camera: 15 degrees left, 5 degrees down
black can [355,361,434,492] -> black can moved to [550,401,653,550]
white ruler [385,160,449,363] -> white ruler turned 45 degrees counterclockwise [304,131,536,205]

* * *

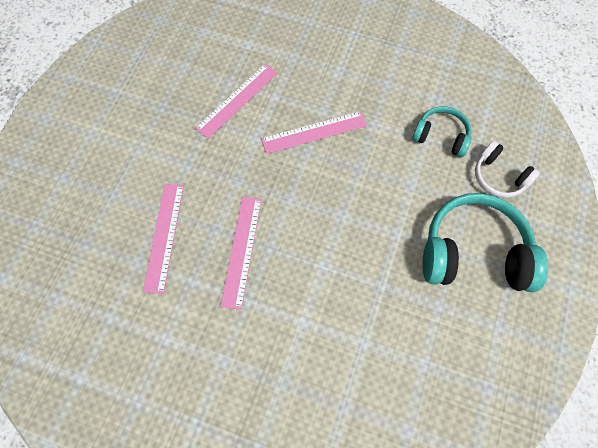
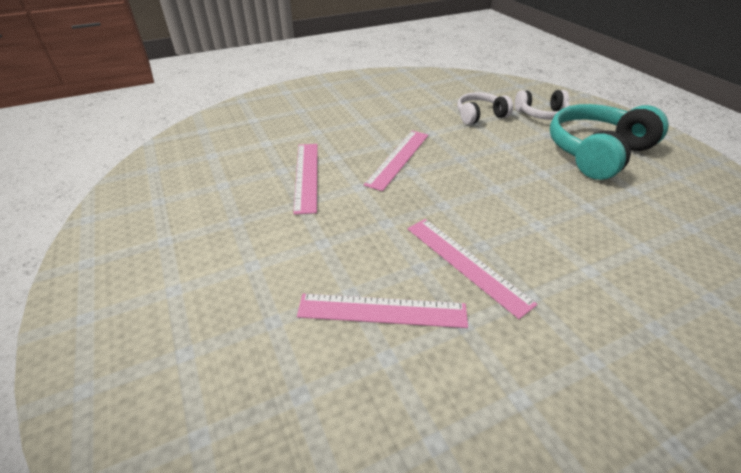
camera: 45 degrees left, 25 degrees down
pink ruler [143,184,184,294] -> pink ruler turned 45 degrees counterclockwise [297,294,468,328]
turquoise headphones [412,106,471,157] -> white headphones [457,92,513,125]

» WORK INSTRUCTIONS
Reproduce, word for word and in full, only the lines above that start at the line with "camera: 15 degrees left, 5 degrees down" and run through the line with "white ruler [385,160,449,363]", both ends included.

» SOLUTION
camera: 15 degrees left, 5 degrees down
black can [355,361,434,492] -> black can moved to [550,401,653,550]
white ruler [385,160,449,363] -> white ruler turned 45 degrees counterclockwise [304,131,536,205]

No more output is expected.